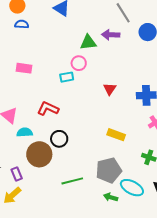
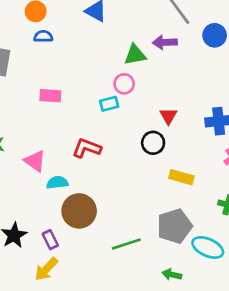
black circle: (59, 139) -> (153, 143), moved
green arrow: (111, 197) -> (172, 275), moved

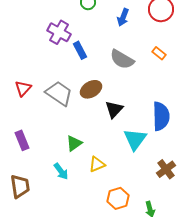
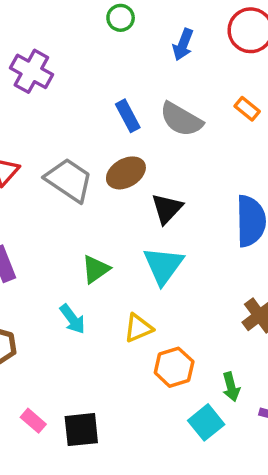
purple cross: (59, 32) -> (31, 71), moved
blue rectangle: (80, 50) -> (128, 116), moved
cyan triangle: (135, 139) -> (163, 266), moved
yellow triangle: (97, 164) -> (138, 328), moved

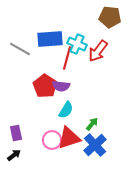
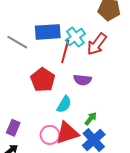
cyan cross: (77, 44) -> (75, 37), turned 30
purple semicircle: (61, 86) -> (83, 80), moved
purple rectangle: (16, 133) -> (13, 128), turned 35

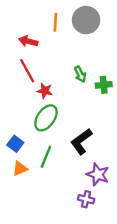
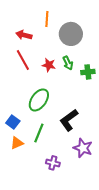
gray circle: (86, 20) -> (71, 34), moved
red star: (45, 91) -> (49, 65), moved
purple cross: (86, 199) -> (53, 163), moved

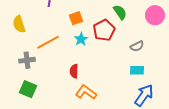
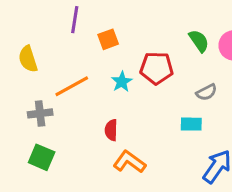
green semicircle: (120, 12) -> (199, 41), moved
orange square: (76, 18) -> (108, 39), moved
red pentagon: (104, 30) -> (157, 68), turned 30
cyan rectangle: (137, 70) -> (191, 124), moved

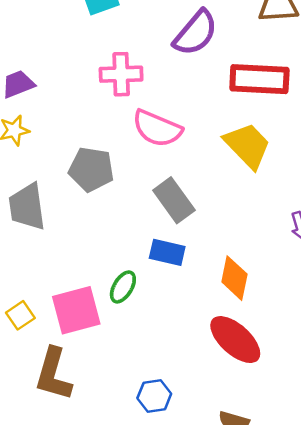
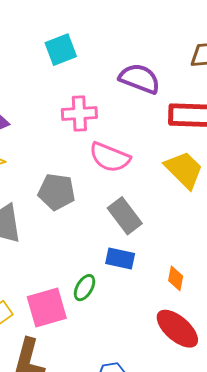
purple semicircle: (196, 33) -> (140, 79), turned -108
orange diamond: (234, 278) -> (176, 278), size x0.7

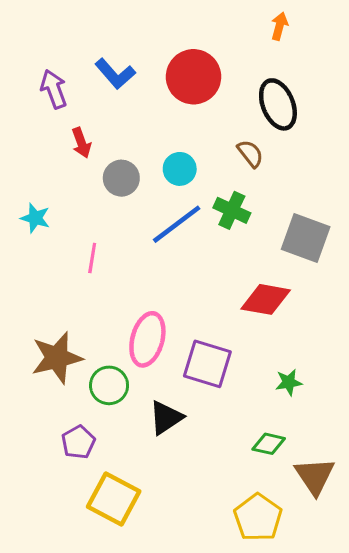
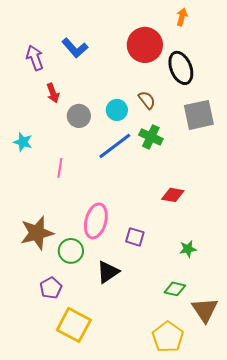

» What is needed
Repeat the lines exactly, starting with the line that contains "gray circle: (86, 20) -> (71, 34), moved" and ending with the last line of the entries. Keep both of those lines but no pictures.

» Task response
gray circle: (86, 20) -> (71, 34), moved
red star: (45, 91) -> (49, 65), moved
purple cross: (86, 199) -> (53, 163), moved

green semicircle: (120, 12) -> (199, 41), moved
orange square: (76, 18) -> (108, 39), moved
red pentagon: (104, 30) -> (157, 68), turned 30
cyan rectangle: (137, 70) -> (191, 124), moved

purple semicircle: (196, 33) -> (140, 79), turned -108
orange diamond: (234, 278) -> (176, 278), size x0.7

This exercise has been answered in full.